» Assigned task
Within the listing below, please show every line carrying the string "piłka".

=== Material to process ===

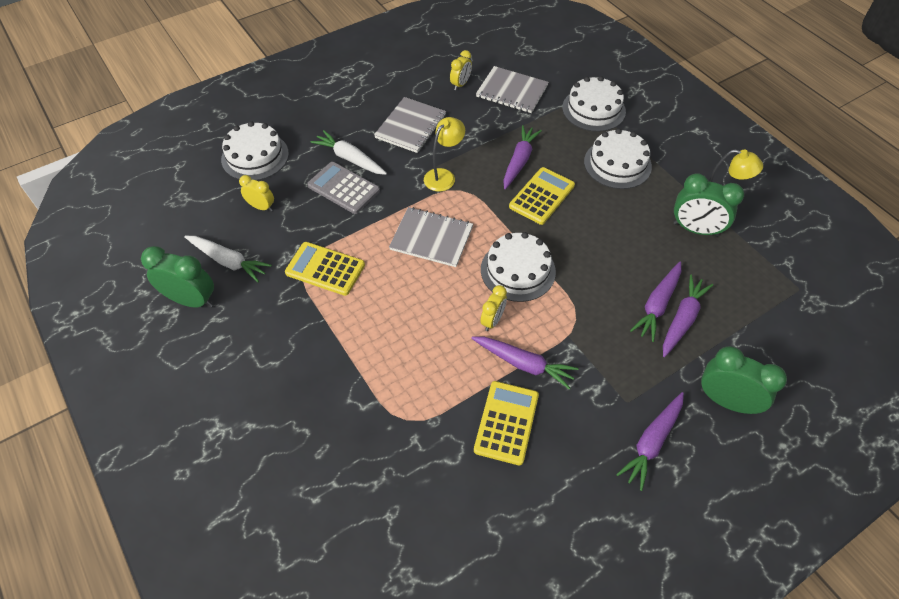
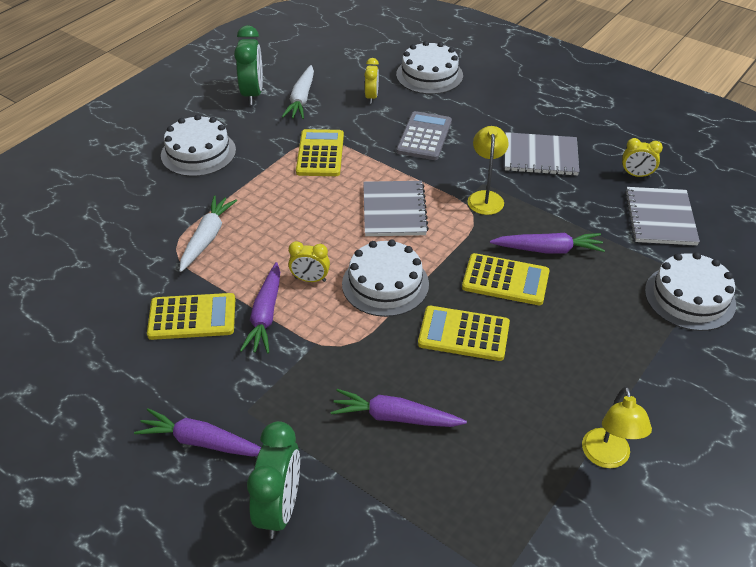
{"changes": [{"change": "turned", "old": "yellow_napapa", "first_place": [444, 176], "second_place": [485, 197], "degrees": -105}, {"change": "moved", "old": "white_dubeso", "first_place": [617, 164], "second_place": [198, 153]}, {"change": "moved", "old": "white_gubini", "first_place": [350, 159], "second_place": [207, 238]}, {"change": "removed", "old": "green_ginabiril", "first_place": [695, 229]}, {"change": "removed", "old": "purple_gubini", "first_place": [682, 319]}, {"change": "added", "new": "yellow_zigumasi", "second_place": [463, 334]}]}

===
=== Material to process ===

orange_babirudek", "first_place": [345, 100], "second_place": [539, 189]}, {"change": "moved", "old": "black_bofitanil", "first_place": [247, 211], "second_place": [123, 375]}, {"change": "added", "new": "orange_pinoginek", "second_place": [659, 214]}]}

===
=== Material to process ===

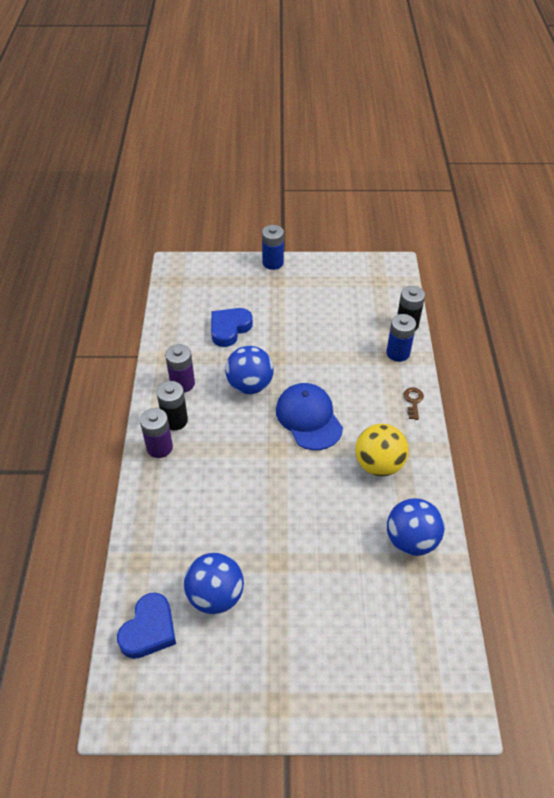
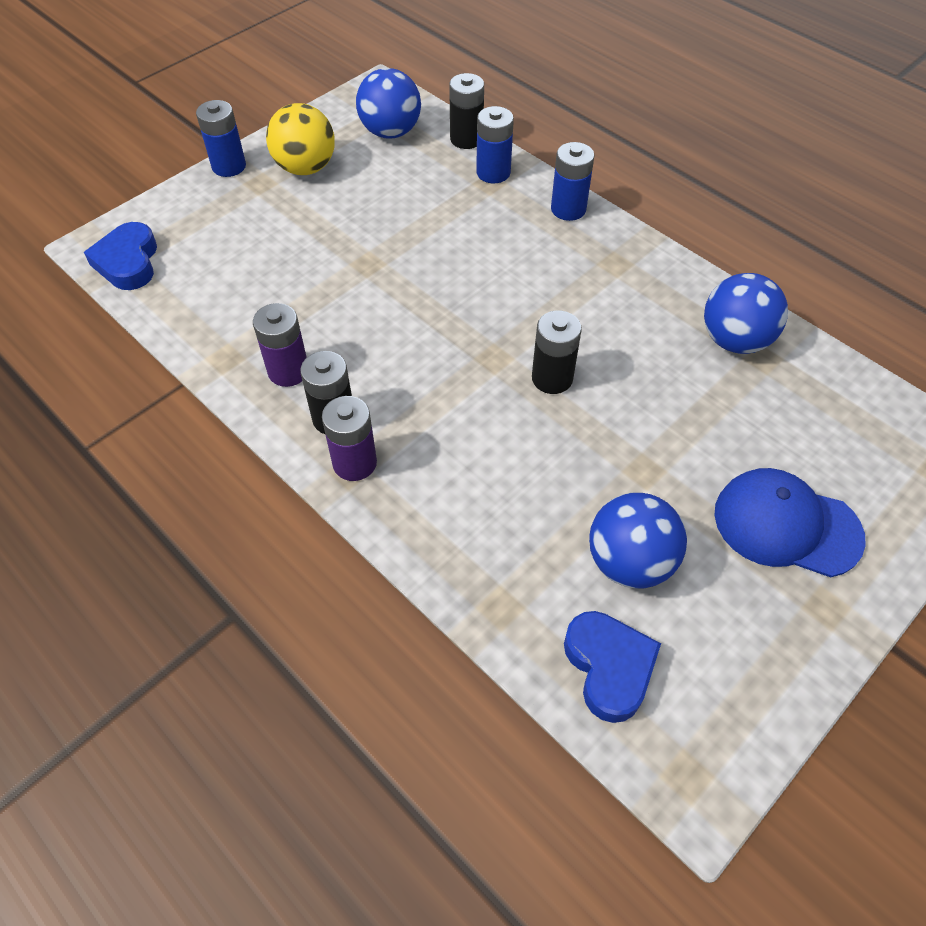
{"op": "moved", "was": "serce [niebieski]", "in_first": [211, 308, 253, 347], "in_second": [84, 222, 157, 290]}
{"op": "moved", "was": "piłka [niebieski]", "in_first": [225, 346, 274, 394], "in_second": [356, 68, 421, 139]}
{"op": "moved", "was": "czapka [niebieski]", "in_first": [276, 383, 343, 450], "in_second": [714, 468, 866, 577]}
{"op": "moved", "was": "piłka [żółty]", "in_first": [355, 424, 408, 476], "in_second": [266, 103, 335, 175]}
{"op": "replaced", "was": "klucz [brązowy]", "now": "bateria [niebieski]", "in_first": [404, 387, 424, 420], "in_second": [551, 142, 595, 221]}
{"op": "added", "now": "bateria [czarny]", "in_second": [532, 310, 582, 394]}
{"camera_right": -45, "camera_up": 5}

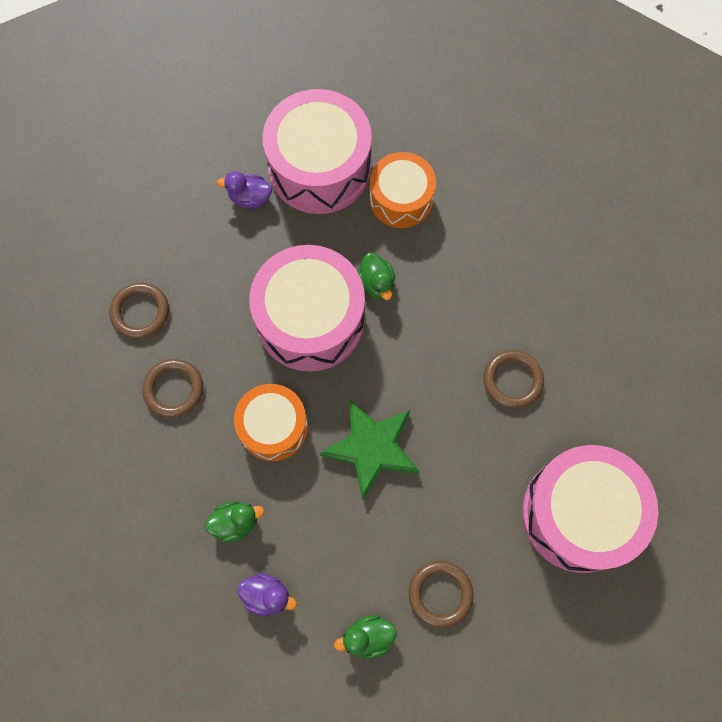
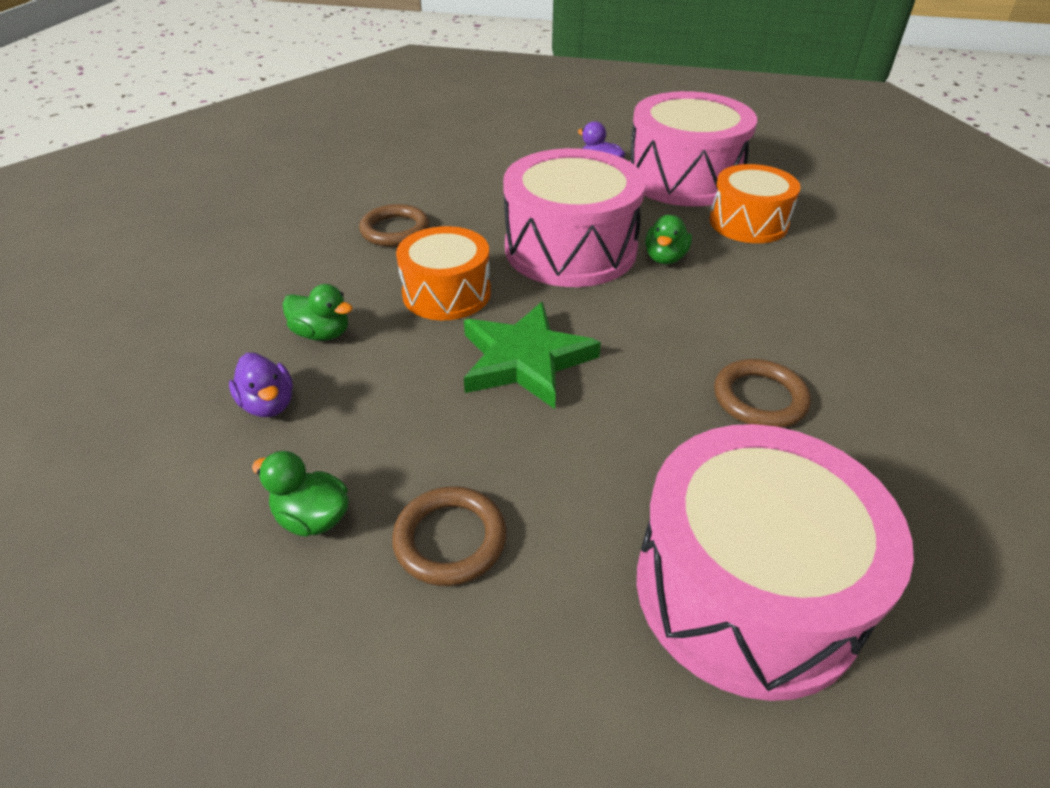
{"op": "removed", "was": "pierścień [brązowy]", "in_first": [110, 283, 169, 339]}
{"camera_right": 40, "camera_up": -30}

===

» Written solution
{"op": "moved", "was": "piłka [niebieski]", "in_first": [225, 346, 274, 394], "in_second": [356, 68, 421, 139]}
{"op": "moved", "was": "piłka [żółty]", "in_first": [355, 424, 408, 476], "in_second": [266, 103, 335, 175]}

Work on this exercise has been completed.